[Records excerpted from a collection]
* * * * *
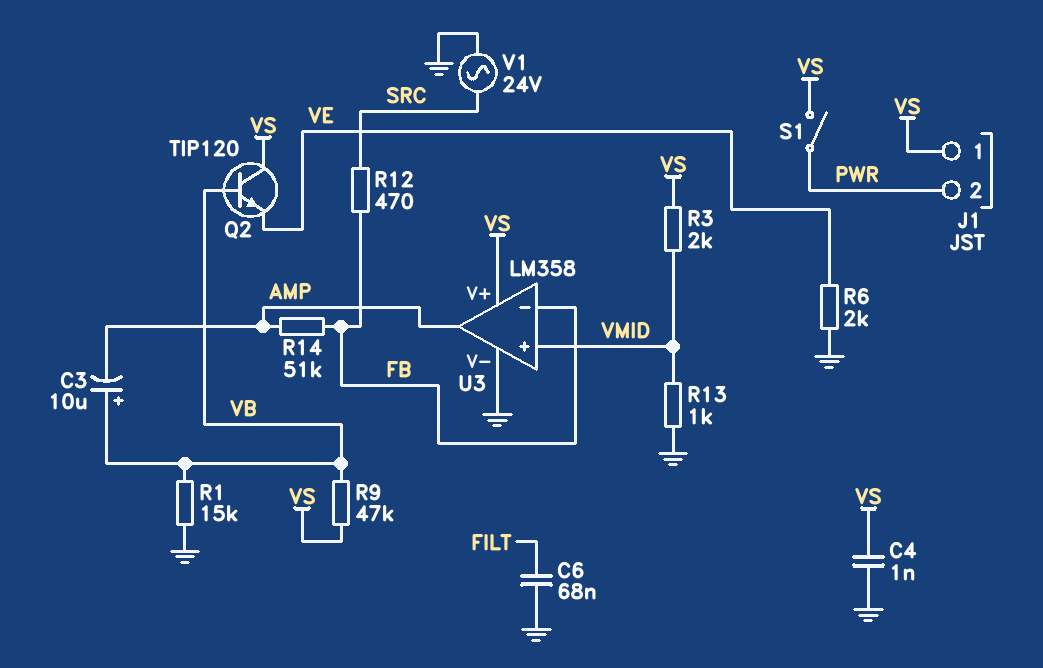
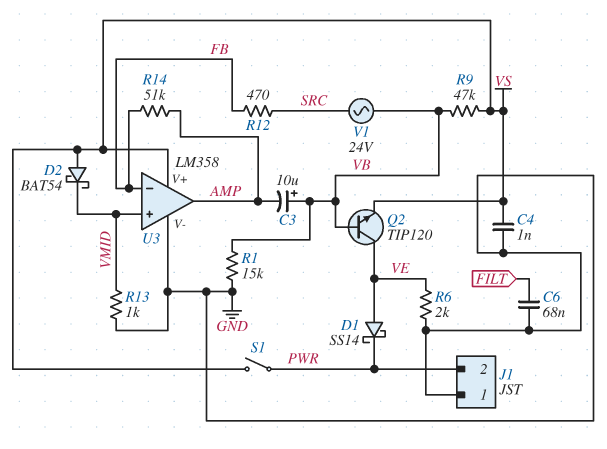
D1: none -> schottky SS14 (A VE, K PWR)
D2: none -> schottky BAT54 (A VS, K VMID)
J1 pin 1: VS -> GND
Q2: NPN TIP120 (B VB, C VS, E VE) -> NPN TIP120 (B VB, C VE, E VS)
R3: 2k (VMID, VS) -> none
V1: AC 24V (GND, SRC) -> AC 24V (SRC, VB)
* * * * *
# REQUIRED ACTION:
Copy every record above exactly as written, but leave out the pictures.

# YOUR RESPONSE:
D1: none -> schottky SS14 (A VE, K PWR)
D2: none -> schottky BAT54 (A VS, K VMID)
J1 pin 1: VS -> GND
Q2: NPN TIP120 (B VB, C VS, E VE) -> NPN TIP120 (B VB, C VE, E VS)
R3: 2k (VMID, VS) -> none
V1: AC 24V (GND, SRC) -> AC 24V (SRC, VB)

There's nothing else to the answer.